### Material for this task:
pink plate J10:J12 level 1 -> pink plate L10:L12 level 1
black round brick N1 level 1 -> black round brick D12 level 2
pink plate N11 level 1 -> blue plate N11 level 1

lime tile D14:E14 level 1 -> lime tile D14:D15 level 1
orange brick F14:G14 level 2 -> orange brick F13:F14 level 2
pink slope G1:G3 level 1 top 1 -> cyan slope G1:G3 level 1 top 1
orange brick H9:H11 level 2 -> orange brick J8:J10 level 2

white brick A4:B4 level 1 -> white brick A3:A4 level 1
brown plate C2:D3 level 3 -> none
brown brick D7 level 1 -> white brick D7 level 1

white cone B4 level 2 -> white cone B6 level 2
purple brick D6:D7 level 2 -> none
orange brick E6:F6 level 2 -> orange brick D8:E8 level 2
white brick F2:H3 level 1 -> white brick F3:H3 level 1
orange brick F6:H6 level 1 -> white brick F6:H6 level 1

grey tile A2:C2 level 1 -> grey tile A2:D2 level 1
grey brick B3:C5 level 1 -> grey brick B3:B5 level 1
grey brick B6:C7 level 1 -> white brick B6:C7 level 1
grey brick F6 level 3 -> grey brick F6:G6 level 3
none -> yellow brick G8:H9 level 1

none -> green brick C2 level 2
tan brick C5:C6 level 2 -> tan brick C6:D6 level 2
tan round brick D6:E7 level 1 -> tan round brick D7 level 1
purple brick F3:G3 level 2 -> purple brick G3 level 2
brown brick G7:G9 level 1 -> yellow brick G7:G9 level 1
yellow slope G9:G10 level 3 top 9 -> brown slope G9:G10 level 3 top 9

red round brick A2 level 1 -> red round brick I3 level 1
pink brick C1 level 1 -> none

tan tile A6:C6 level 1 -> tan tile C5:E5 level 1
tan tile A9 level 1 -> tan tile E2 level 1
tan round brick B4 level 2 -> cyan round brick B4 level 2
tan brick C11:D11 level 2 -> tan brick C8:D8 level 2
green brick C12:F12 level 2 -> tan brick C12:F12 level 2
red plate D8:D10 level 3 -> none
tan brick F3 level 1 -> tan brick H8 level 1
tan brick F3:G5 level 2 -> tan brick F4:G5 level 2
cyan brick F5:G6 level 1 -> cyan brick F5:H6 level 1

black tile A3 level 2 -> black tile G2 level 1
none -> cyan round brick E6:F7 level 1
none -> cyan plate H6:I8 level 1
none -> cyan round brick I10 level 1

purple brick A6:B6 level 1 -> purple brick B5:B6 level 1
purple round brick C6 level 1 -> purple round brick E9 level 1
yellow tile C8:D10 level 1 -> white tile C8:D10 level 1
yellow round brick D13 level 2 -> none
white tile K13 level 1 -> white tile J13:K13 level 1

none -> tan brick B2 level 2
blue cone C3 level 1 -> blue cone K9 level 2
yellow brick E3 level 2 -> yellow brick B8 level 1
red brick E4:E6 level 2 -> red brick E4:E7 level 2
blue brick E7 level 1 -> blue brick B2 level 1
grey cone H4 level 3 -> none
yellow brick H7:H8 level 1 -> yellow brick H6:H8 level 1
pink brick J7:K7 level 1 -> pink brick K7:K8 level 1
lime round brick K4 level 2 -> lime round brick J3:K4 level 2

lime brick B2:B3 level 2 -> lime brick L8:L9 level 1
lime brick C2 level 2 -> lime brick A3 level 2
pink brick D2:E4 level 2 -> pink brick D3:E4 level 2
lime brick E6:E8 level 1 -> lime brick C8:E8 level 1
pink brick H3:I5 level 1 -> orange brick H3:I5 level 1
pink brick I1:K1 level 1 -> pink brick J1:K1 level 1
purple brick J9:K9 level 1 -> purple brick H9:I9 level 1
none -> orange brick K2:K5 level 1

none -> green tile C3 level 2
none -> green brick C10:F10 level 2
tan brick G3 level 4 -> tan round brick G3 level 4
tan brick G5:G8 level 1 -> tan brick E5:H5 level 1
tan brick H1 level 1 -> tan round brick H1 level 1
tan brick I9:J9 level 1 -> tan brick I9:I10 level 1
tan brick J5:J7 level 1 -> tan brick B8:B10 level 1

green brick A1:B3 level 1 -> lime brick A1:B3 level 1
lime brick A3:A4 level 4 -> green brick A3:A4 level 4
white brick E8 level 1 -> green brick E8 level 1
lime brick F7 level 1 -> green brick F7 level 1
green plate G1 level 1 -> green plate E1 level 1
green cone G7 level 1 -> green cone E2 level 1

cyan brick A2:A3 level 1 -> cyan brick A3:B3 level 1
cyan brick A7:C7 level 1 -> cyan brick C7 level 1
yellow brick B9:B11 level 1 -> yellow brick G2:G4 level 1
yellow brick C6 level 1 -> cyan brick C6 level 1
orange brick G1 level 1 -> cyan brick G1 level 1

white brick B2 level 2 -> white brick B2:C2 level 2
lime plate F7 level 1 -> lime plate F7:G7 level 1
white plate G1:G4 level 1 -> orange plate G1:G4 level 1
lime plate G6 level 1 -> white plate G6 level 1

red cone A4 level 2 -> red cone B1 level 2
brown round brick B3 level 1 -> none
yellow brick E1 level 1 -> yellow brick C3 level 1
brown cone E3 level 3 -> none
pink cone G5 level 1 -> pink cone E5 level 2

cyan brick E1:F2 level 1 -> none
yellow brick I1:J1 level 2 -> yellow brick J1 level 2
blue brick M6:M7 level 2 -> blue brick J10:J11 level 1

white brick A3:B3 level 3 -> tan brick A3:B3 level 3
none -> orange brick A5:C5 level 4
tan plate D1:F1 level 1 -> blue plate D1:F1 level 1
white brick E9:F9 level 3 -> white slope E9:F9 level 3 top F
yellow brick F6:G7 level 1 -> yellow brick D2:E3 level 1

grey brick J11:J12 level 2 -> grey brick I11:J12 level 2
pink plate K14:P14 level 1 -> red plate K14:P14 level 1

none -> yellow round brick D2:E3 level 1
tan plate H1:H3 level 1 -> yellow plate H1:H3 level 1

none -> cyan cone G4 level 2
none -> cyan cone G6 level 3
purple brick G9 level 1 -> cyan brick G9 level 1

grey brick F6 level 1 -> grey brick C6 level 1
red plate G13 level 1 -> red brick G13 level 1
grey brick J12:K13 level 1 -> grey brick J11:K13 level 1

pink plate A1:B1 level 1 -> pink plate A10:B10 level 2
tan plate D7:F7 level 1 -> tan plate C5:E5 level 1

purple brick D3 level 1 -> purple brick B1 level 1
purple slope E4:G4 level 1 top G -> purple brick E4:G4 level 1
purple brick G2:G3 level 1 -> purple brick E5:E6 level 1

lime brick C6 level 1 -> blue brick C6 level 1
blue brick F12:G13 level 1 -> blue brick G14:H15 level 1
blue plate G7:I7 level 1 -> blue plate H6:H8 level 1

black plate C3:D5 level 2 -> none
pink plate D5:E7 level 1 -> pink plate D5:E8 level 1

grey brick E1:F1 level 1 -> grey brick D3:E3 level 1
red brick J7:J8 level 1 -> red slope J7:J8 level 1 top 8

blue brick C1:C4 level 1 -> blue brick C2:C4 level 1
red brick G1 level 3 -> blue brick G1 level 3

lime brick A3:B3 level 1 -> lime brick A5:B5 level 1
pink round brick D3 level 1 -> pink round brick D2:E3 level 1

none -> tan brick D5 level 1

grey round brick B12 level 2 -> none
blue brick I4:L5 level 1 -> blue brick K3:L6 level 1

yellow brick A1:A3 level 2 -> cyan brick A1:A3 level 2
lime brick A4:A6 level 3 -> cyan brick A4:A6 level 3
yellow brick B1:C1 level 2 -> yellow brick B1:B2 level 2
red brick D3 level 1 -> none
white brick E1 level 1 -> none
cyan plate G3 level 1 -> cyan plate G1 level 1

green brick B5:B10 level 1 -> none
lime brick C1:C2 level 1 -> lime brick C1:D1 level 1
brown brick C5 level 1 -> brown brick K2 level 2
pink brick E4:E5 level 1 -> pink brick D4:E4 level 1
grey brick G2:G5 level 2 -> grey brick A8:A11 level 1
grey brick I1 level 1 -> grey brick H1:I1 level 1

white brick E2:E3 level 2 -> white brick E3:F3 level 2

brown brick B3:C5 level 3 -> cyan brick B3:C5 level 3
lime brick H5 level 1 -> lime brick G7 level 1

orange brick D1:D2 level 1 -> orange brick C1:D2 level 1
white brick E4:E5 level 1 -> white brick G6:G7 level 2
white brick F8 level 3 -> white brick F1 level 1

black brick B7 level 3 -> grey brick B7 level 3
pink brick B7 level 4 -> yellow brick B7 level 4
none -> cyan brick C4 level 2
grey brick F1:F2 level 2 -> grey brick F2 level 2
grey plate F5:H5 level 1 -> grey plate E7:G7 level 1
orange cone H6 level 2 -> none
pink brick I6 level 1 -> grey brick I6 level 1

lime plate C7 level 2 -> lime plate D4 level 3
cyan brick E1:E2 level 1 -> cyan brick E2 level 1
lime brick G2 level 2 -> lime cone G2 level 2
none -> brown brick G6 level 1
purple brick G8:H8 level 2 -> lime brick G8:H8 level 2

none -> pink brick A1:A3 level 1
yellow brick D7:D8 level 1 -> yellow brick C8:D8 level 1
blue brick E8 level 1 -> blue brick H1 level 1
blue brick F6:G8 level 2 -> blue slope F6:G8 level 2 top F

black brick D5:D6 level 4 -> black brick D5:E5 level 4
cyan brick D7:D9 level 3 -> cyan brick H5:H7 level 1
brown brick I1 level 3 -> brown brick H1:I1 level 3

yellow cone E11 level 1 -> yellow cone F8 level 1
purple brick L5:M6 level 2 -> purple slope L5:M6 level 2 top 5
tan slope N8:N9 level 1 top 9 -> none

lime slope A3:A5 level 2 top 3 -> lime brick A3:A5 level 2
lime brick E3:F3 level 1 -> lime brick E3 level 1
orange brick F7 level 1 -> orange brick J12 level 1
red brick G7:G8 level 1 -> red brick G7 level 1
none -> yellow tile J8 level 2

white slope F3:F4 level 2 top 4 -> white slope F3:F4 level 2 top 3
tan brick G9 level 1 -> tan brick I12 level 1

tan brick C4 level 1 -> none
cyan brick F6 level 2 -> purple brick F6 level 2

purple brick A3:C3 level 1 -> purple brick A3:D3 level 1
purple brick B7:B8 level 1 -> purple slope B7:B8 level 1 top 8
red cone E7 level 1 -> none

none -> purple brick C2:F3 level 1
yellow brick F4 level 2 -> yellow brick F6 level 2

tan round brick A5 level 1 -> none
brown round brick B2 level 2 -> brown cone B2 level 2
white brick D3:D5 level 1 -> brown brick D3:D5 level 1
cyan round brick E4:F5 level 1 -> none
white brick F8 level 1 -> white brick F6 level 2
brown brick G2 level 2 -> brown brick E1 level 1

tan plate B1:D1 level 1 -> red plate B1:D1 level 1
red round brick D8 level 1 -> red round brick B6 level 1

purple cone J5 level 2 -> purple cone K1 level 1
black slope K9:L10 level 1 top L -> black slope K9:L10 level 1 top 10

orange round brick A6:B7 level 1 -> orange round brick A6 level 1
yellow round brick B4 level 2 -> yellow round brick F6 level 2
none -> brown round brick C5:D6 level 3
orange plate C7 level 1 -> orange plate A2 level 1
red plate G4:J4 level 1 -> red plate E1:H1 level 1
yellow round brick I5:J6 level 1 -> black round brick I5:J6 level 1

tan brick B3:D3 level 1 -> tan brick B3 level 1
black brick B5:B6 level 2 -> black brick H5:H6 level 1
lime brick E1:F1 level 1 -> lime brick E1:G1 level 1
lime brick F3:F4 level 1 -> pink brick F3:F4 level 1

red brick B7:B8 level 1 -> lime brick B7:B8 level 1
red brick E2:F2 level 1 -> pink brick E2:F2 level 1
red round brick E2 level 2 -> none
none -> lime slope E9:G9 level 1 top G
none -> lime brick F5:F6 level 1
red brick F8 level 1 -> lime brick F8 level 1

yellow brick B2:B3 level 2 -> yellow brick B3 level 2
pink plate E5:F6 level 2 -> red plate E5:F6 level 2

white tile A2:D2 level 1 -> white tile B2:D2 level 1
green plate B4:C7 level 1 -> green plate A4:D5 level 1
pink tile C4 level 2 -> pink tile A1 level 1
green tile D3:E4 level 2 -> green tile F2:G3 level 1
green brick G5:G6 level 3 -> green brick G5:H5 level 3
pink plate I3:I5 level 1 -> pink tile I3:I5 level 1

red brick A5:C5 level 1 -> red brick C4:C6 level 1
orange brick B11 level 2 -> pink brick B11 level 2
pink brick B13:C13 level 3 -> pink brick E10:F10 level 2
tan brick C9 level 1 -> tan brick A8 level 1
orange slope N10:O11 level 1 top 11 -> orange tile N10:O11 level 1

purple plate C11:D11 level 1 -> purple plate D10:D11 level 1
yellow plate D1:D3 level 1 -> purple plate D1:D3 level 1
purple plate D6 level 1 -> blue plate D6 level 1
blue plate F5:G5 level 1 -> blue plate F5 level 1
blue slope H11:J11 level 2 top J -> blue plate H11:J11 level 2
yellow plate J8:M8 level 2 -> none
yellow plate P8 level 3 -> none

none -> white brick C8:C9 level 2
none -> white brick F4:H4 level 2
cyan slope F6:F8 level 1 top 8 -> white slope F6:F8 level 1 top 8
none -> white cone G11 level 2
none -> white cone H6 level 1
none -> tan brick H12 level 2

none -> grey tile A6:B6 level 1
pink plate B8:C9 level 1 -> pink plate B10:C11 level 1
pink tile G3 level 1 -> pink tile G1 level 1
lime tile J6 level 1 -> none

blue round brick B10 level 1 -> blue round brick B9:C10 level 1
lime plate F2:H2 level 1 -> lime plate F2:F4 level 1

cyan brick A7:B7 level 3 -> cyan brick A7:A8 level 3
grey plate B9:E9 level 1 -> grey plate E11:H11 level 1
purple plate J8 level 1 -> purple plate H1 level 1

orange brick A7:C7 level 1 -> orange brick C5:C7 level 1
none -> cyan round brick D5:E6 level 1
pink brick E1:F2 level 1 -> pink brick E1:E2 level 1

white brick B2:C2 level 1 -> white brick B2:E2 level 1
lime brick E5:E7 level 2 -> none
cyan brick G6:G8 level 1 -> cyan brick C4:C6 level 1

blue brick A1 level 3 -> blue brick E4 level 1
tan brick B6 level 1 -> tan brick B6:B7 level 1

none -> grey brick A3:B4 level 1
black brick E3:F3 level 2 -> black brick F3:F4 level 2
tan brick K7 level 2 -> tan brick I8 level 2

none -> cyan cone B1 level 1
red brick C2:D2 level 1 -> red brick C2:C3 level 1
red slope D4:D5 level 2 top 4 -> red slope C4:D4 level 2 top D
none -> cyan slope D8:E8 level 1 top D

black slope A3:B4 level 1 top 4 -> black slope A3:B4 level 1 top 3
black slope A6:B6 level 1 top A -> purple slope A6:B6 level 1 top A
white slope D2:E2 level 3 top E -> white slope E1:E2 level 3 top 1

### What is needed:
In the records above, find the lines containing "black" and copy them.

### Task response:
black round brick N1 level 1 -> black round brick D12 level 2
black tile A3 level 2 -> black tile G2 level 1
black plate C3:D5 level 2 -> none
black brick B7 level 3 -> grey brick B7 level 3
black brick D5:D6 level 4 -> black brick D5:E5 level 4
black slope K9:L10 level 1 top L -> black slope K9:L10 level 1 top 10
yellow round brick I5:J6 level 1 -> black round brick I5:J6 level 1
black brick B5:B6 level 2 -> black brick H5:H6 level 1
black brick E3:F3 level 2 -> black brick F3:F4 level 2
black slope A3:B4 level 1 top 4 -> black slope A3:B4 level 1 top 3
black slope A6:B6 level 1 top A -> purple slope A6:B6 level 1 top A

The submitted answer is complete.